EXERCISE => Return the data below verbatim, from its opening line through the line containing "42: (8, 130)", both lines included.
— Begin GIVEN ENTRIES —
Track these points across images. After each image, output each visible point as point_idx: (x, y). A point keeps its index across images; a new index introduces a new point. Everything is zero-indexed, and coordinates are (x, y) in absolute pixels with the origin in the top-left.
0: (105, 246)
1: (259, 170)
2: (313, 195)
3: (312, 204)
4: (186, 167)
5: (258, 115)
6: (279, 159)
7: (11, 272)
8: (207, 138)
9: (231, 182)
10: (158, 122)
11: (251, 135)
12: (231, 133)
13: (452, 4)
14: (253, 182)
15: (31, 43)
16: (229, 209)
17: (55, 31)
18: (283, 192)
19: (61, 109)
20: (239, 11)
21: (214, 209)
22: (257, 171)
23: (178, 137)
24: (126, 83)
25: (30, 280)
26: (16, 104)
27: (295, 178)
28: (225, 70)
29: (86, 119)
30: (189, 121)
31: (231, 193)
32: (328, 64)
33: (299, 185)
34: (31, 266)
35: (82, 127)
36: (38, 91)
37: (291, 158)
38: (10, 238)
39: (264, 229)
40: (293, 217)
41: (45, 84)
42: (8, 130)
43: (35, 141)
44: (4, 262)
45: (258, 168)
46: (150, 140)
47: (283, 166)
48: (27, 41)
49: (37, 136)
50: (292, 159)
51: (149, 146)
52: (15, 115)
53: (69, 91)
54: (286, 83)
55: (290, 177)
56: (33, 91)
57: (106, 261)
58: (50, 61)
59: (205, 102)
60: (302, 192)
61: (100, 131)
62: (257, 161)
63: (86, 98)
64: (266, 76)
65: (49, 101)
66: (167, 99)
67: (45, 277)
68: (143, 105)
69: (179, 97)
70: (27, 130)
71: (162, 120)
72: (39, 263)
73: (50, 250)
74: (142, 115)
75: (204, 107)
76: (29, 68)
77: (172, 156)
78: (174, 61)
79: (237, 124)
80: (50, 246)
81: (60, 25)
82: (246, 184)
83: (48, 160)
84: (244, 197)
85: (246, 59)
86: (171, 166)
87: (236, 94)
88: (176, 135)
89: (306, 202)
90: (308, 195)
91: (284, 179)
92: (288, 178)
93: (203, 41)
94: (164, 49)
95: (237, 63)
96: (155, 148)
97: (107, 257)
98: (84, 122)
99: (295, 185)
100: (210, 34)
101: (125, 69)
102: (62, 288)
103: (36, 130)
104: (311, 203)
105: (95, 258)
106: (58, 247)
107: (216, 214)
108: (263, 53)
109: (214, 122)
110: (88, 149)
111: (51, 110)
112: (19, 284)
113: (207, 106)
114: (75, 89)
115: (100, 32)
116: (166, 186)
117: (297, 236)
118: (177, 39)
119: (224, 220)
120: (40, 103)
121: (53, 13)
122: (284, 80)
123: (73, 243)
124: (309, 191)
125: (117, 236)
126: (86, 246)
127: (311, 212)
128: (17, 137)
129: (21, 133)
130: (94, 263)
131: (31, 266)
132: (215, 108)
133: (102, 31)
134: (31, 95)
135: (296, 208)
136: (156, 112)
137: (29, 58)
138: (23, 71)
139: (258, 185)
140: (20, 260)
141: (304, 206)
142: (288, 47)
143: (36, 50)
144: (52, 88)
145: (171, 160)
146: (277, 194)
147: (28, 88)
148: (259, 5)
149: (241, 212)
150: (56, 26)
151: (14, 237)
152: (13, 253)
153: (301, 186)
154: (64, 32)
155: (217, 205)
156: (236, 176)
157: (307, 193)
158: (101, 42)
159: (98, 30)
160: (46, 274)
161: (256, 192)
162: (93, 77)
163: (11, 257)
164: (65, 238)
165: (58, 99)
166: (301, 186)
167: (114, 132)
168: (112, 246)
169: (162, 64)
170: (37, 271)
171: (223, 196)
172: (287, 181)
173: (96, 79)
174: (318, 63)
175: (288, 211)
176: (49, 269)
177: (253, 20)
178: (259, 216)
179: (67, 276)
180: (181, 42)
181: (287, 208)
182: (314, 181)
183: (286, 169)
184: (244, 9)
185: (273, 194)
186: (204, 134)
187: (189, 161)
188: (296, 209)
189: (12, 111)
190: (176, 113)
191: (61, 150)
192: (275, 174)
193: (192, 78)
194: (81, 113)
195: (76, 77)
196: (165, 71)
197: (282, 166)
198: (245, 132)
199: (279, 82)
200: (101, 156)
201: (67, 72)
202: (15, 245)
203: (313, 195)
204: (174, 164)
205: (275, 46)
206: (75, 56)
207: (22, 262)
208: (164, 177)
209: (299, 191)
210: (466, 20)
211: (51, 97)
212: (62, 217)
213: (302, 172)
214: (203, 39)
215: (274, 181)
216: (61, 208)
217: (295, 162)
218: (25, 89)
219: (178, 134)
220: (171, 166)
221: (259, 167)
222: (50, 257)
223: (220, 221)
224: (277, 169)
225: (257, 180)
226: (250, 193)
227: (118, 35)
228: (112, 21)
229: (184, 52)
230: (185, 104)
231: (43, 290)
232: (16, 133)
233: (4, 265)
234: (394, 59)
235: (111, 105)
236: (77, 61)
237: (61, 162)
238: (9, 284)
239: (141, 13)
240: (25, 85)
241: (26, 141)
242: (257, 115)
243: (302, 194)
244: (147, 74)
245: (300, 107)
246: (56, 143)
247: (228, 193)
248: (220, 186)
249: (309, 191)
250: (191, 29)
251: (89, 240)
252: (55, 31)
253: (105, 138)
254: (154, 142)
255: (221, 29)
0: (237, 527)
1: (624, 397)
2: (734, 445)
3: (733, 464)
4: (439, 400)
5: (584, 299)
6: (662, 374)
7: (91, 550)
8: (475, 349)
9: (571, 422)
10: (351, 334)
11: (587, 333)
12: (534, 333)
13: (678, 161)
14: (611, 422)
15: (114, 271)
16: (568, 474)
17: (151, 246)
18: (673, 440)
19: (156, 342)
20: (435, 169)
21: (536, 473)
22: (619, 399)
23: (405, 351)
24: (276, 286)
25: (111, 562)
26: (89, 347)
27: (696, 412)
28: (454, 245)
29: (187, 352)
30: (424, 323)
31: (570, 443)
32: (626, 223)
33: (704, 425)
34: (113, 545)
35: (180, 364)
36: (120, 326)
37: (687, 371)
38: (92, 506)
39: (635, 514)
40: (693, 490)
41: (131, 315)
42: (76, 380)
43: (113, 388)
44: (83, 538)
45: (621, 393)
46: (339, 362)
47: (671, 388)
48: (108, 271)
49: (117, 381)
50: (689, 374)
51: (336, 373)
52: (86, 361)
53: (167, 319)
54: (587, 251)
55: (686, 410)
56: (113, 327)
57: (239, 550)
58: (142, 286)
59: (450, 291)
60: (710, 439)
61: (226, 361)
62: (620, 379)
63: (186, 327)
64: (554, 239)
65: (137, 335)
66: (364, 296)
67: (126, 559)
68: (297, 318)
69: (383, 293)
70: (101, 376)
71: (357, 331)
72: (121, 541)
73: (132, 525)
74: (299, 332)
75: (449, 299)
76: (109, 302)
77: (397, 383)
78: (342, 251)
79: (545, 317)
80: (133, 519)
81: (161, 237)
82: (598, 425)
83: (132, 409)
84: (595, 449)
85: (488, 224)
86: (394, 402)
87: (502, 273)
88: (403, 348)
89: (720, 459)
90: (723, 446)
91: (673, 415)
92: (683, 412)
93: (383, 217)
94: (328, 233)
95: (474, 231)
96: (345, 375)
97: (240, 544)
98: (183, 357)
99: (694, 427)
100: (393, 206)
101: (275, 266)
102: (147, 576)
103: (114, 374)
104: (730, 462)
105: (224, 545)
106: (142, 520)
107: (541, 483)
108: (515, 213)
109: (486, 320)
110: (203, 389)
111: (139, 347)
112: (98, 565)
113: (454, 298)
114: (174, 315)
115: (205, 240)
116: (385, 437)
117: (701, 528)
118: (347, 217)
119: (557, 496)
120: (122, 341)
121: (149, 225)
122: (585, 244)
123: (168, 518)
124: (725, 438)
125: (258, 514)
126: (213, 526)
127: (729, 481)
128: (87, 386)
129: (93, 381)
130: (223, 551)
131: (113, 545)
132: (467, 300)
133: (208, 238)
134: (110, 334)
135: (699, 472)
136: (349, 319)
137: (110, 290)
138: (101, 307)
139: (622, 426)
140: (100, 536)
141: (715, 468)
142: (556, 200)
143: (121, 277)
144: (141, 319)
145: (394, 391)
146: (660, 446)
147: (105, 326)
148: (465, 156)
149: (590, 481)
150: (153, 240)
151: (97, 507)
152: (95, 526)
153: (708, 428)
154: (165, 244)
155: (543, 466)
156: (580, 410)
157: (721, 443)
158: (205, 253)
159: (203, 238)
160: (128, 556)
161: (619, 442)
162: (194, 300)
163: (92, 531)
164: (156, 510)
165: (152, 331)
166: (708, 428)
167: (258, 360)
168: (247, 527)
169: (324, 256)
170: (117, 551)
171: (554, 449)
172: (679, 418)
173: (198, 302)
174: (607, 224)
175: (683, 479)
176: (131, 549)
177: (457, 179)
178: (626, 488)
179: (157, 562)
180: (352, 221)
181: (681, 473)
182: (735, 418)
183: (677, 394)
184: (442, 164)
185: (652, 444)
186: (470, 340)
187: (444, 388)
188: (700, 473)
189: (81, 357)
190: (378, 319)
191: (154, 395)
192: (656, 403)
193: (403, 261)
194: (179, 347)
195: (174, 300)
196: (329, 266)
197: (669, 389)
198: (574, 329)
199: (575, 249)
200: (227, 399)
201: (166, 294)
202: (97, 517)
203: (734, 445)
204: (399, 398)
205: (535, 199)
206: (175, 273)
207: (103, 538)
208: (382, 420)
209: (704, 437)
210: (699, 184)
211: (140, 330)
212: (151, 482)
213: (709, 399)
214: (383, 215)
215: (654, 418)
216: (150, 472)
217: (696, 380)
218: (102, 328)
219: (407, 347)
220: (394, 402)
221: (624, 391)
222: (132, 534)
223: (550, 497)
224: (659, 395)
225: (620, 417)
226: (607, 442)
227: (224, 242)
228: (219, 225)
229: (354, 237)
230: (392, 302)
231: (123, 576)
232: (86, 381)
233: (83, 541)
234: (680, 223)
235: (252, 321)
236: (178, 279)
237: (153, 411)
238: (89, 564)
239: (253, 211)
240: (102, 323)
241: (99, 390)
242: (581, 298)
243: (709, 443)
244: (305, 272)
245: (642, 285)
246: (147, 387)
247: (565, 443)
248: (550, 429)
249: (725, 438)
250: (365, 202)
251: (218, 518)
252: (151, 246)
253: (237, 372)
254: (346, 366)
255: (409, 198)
— End GIVEN ENTRIES —
REPLY TO THE TASK =>
Track these points across images. After each image, output each visible point as point_idx: (x, y). A point keeps its index across images; a new index introduces a new point. Everything is zero-indexed, and coordinates are (x, y) in absolute pixels with the origin in the top-left.
0: (105, 246)
1: (259, 170)
2: (313, 195)
3: (312, 204)
4: (186, 167)
5: (258, 115)
6: (279, 159)
7: (11, 272)
8: (207, 138)
9: (231, 182)
10: (158, 122)
11: (251, 135)
12: (231, 133)
13: (452, 4)
14: (253, 182)
15: (31, 43)
16: (229, 209)
17: (55, 31)
18: (283, 192)
19: (61, 109)
20: (239, 11)
21: (214, 209)
22: (257, 171)
23: (178, 137)
24: (126, 83)
25: (30, 280)
26: (16, 104)
27: (295, 178)
28: (225, 70)
29: (86, 119)
30: (189, 121)
31: (231, 193)
32: (328, 64)
33: (299, 185)
34: (31, 266)
35: (82, 127)
36: (38, 91)
37: (291, 158)
38: (10, 238)
39: (264, 229)
40: (293, 217)
41: (45, 84)
42: (8, 130)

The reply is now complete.